EXERCISE REQUIREMENTS: The entries are to be returned exactly, with images left out.

- Opening Delimiter -

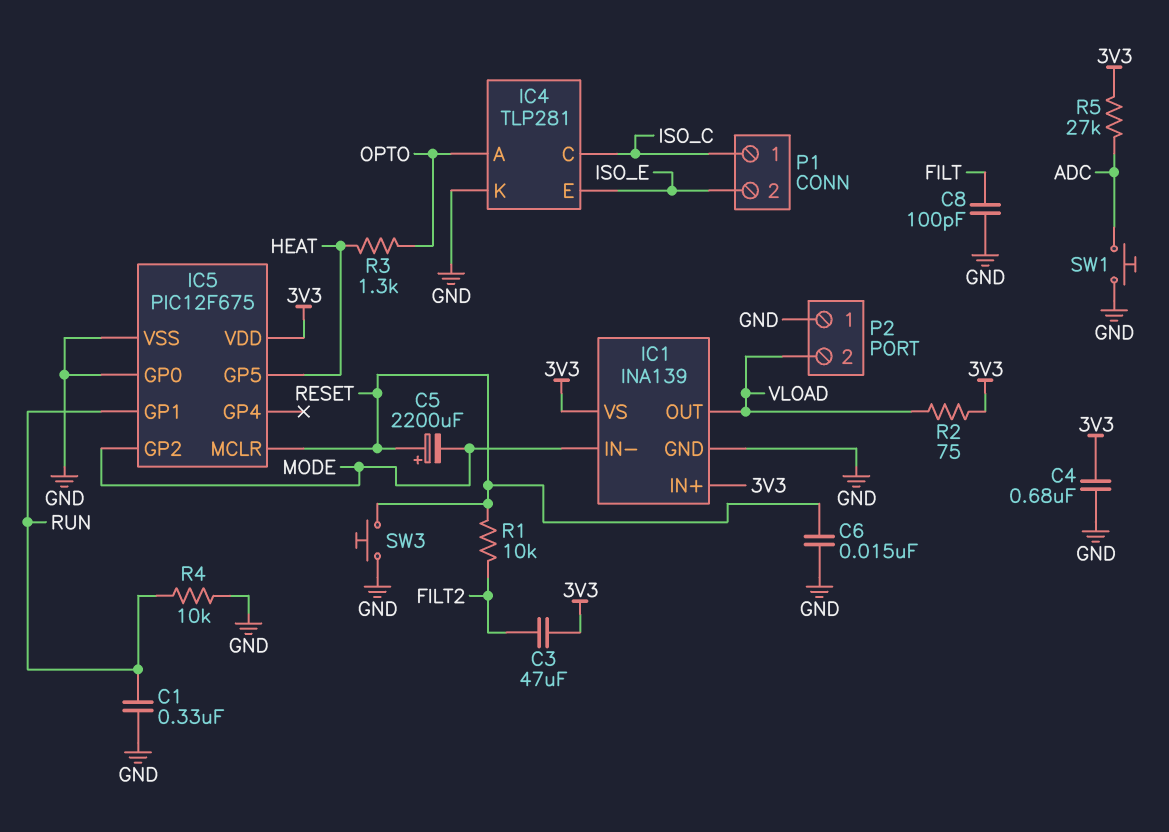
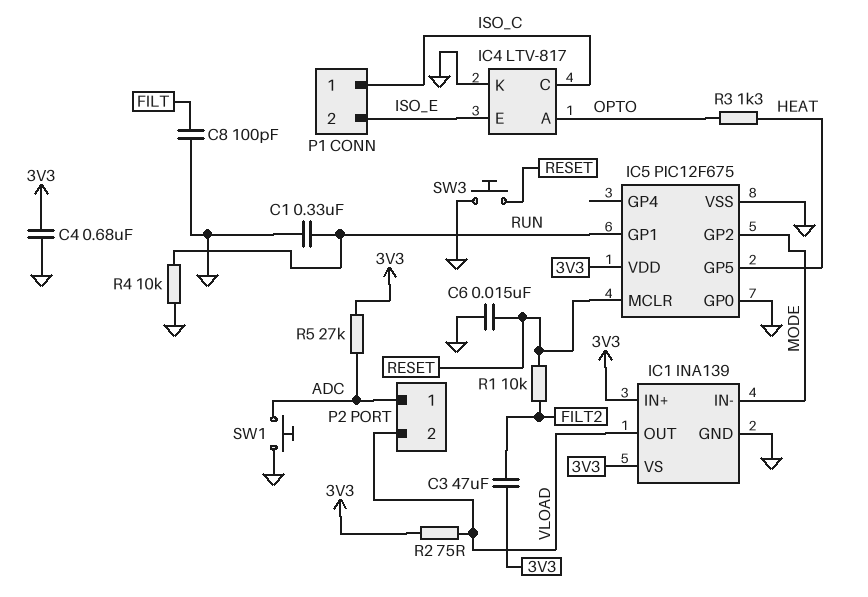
C5: 2200uF (plus RESET, minus MODE) -> none
IC4: TLP281 -> LTV-817
P2 pin 1: GND -> ADC

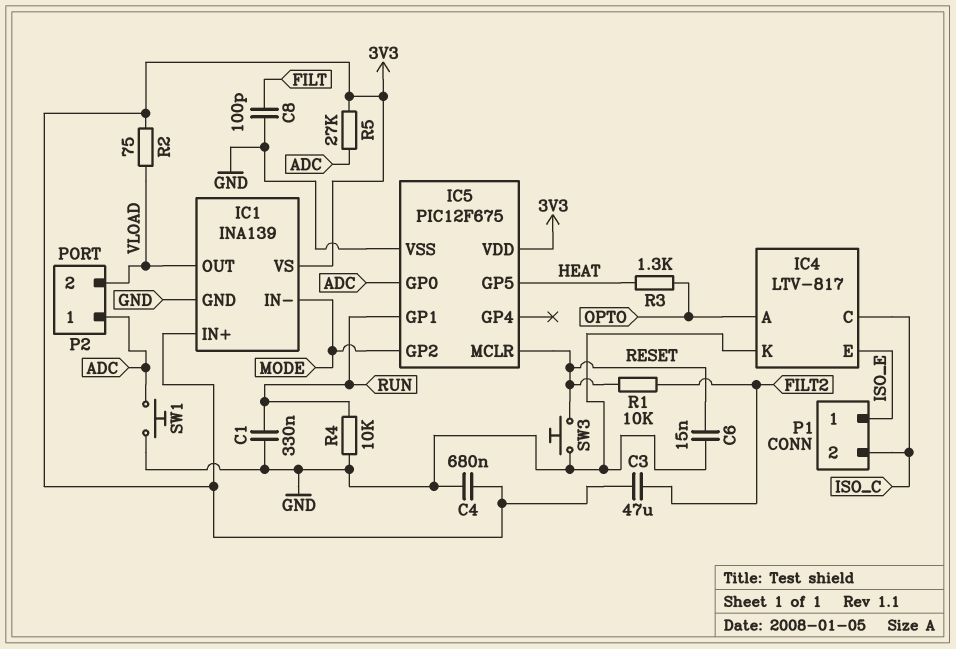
IC5 pin GP0: GND -> ADC
P1 pin 1: ISO_C -> ISO_E
P1 pin 2: ISO_E -> ISO_C

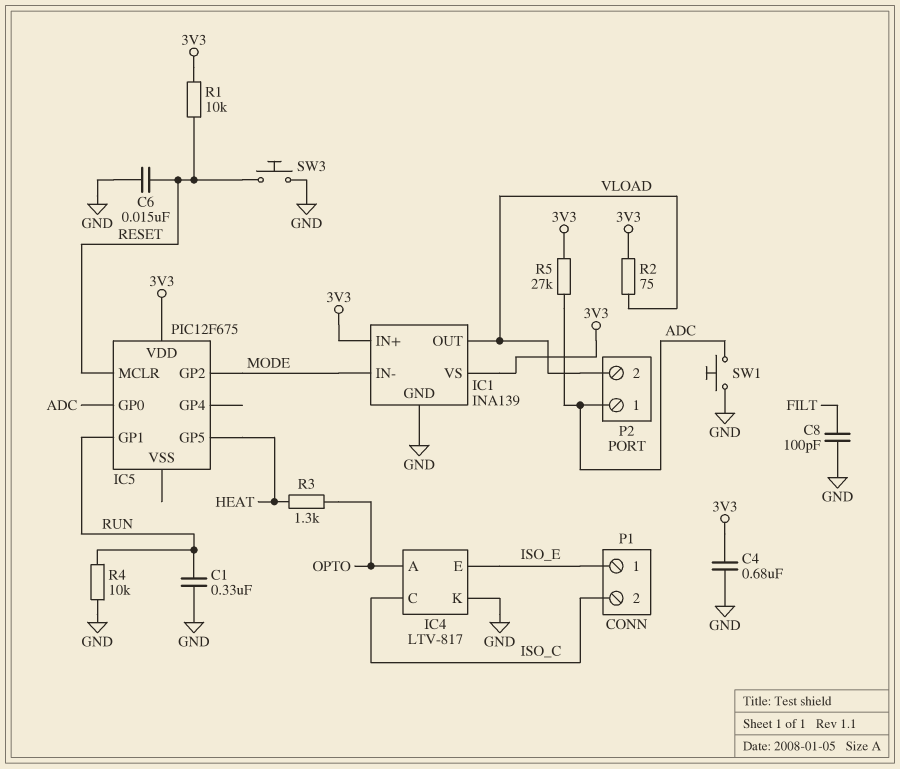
C3: 47uF (3V3, FILT2) -> none
IC5 pin VSS: GND -> none
R1: 10k (FILT2, RESET) -> 10k (3V3, RESET)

- Closing Delimiter -

TASK SOLUTION:
C5: 2200uF (plus RESET, minus MODE) -> none
IC4: TLP281 -> LTV-817
P2 pin 1: GND -> ADC

IC5 pin GP0: GND -> ADC
P1 pin 1: ISO_C -> ISO_E
P1 pin 2: ISO_E -> ISO_C

C3: 47uF (3V3, FILT2) -> none
IC5 pin VSS: GND -> none
R1: 10k (FILT2, RESET) -> 10k (3V3, RESET)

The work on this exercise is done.